Before-and-after object lists:
......

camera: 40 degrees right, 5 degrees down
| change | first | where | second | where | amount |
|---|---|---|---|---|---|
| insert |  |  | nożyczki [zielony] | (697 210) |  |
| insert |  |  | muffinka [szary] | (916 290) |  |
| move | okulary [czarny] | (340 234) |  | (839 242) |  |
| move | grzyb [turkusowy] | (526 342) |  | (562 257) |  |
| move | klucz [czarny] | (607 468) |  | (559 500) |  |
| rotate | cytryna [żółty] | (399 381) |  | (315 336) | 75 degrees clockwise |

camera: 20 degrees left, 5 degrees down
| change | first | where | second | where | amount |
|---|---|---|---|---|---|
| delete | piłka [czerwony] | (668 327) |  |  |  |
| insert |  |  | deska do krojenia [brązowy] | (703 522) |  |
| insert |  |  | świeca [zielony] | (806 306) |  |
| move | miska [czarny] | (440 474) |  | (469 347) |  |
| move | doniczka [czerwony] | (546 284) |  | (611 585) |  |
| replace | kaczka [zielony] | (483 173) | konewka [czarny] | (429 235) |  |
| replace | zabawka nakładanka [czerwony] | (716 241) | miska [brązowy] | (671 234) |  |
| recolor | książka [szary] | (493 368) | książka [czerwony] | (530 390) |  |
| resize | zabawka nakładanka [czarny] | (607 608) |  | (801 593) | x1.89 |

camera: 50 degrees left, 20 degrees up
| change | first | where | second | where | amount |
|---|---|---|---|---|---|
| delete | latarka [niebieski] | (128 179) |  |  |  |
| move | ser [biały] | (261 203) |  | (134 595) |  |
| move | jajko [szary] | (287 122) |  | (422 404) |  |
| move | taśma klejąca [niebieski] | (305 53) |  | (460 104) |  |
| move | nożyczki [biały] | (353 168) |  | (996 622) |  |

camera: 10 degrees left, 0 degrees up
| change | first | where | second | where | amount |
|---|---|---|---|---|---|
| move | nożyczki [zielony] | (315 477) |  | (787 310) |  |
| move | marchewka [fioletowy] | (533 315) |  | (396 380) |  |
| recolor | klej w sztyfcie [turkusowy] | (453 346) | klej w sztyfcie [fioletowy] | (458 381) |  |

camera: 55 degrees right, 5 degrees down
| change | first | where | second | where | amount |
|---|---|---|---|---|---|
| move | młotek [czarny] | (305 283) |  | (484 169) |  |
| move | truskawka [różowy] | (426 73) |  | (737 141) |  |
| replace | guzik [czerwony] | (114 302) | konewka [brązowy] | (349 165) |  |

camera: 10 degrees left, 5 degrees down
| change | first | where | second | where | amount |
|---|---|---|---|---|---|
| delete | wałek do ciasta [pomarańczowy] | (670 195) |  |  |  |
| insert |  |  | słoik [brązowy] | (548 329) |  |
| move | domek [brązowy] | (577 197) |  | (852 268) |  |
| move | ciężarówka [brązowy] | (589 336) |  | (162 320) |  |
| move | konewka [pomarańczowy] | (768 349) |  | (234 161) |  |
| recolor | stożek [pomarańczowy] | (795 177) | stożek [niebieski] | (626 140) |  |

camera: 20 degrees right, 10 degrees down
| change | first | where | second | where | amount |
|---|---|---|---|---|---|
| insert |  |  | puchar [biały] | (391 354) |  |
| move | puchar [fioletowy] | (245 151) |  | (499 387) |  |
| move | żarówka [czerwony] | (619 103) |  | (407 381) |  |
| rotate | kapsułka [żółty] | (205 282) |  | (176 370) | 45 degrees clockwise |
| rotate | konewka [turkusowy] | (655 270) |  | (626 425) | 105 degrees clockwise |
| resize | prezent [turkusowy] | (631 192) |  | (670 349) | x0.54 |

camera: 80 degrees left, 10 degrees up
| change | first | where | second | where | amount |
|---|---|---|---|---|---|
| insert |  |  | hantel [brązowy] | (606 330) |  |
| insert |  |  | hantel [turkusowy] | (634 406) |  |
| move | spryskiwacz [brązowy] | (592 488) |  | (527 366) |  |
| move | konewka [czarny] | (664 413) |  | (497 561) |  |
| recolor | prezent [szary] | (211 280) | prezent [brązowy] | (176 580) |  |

......

**Task description**
Every line above should be reproduced precisely.

**Response**
camera: 40 degrees right, 5 degrees down
| change | first | where | second | where | amount |
|---|---|---|---|---|---|
| insert |  |  | nożyczki [zielony] | (697 210) |  |
| insert |  |  | muffinka [szary] | (916 290) |  |
| move | okulary [czarny] | (340 234) |  | (839 242) |  |
| move | grzyb [turkusowy] | (526 342) |  | (562 257) |  |
| move | klucz [czarny] | (607 468) |  | (559 500) |  |
| rotate | cytryna [żółty] | (399 381) |  | (315 336) | 75 degrees clockwise |

camera: 20 degrees left, 5 degrees down
| change | first | where | second | where | amount |
|---|---|---|---|---|---|
| delete | piłka [czerwony] | (668 327) |  |  |  |
| insert |  |  | deska do krojenia [brązowy] | (703 522) |  |
| insert |  |  | świeca [zielony] | (806 306) |  |
| move | miska [czarny] | (440 474) |  | (469 347) |  |
| move | doniczka [czerwony] | (546 284) |  | (611 585) |  |
| replace | kaczka [zielony] | (483 173) | konewka [czarny] | (429 235) |  |
| replace | zabawka nakładanka [czerwony] | (716 241) | miska [brązowy] | (671 234) |  |
| recolor | książka [szary] | (493 368) | książka [czerwony] | (530 390) |  |
| resize | zabawka nakładanka [czarny] | (607 608) |  | (801 593) | x1.89 |

camera: 50 degrees left, 20 degrees up
| change | first | where | second | where | amount |
|---|---|---|---|---|---|
| delete | latarka [niebieski] | (128 179) |  |  |  |
| move | ser [biały] | (261 203) |  | (134 595) |  |
| move | jajko [szary] | (287 122) |  | (422 404) |  |
| move | taśma klejąca [niebieski] | (305 53) |  | (460 104) |  |
| move | nożyczki [biały] | (353 168) |  | (996 622) |  |

camera: 10 degrees left, 0 degrees up
| change | first | where | second | where | amount |
|---|---|---|---|---|---|
| move | nożyczki [zielony] | (315 477) |  | (787 310) |  |
| move | marchewka [fioletowy] | (533 315) |  | (396 380) |  |
| recolor | klej w sztyfcie [turkusowy] | (453 346) | klej w sztyfcie [fioletowy] | (458 381) |  |

camera: 55 degrees right, 5 degrees down
| change | first | where | second | where | amount |
|---|---|---|---|---|---|
| move | młotek [czarny] | (305 283) |  | (484 169) |  |
| move | truskawka [różowy] | (426 73) |  | (737 141) |  |
| replace | guzik [czerwony] | (114 302) | konewka [brązowy] | (349 165) |  |

camera: 10 degrees left, 5 degrees down
| change | first | where | second | where | amount |
|---|---|---|---|---|---|
| delete | wałek do ciasta [pomarańczowy] | (670 195) |  |  |  |
| insert |  |  | słoik [brązowy] | (548 329) |  |
| move | domek [brązowy] | (577 197) |  | (852 268) |  |
| move | ciężarówka [brązowy] | (589 336) |  | (162 320) |  |
| move | konewka [pomarańczowy] | (768 349) |  | (234 161) |  |
| recolor | stożek [pomarańczowy] | (795 177) | stożek [niebieski] | (626 140) |  |

camera: 20 degrees right, 10 degrees down
| change | first | where | second | where | amount |
|---|---|---|---|---|---|
| insert |  |  | puchar [biały] | (391 354) |  |
| move | puchar [fioletowy] | (245 151) |  | (499 387) |  |
| move | żarówka [czerwony] | (619 103) |  | (407 381) |  |
| rotate | kapsułka [żółty] | (205 282) |  | (176 370) | 45 degrees clockwise |
| rotate | konewka [turkusowy] | (655 270) |  | (626 425) | 105 degrees clockwise |
| resize | prezent [turkusowy] | (631 192) |  | (670 349) | x0.54 |

camera: 80 degrees left, 10 degrees up
| change | first | where | second | where | amount |
|---|---|---|---|---|---|
| insert |  |  | hantel [brązowy] | (606 330) |  |
| insert |  |  | hantel [turkusowy] | (634 406) |  |
| move | spryskiwacz [brązowy] | (592 488) |  | (527 366) |  |
| move | konewka [czarny] | (664 413) |  | (497 561) |  |
| recolor | prezent [szary] | (211 280) | prezent [brązowy] | (176 580) |  |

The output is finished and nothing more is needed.